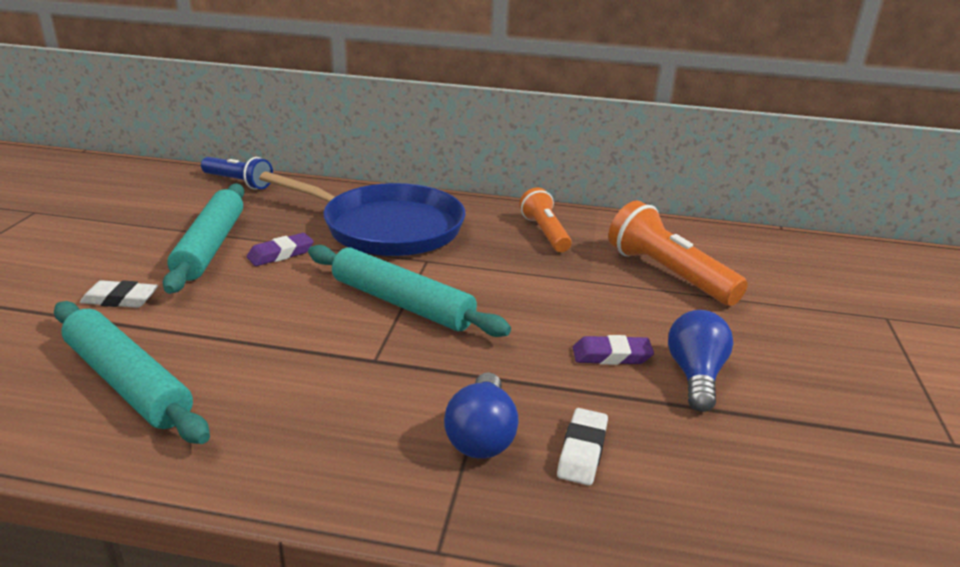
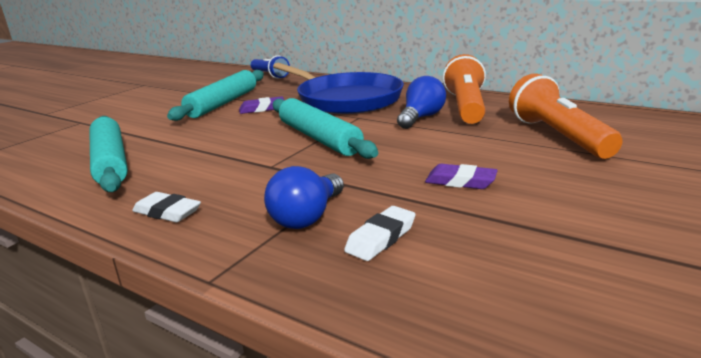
camera: 25 degrees right, 5 degrees down
(120, 299) = (147, 124): white eraser -> white eraser (167, 212)
(545, 233) = (466, 107): orange flashlight -> orange flashlight, size x1.52
(695, 376) = (530, 202): blue light bulb -> blue light bulb (421, 118)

^^^^^^^^

## Brief
Once the pictures are removed, copy the listing exactly.

## Solved exercise
camera: 25 degrees right, 5 degrees down
(120, 299) = (147, 124): white eraser -> white eraser (167, 212)
(545, 233) = (466, 107): orange flashlight -> orange flashlight, size x1.52
(695, 376) = (530, 202): blue light bulb -> blue light bulb (421, 118)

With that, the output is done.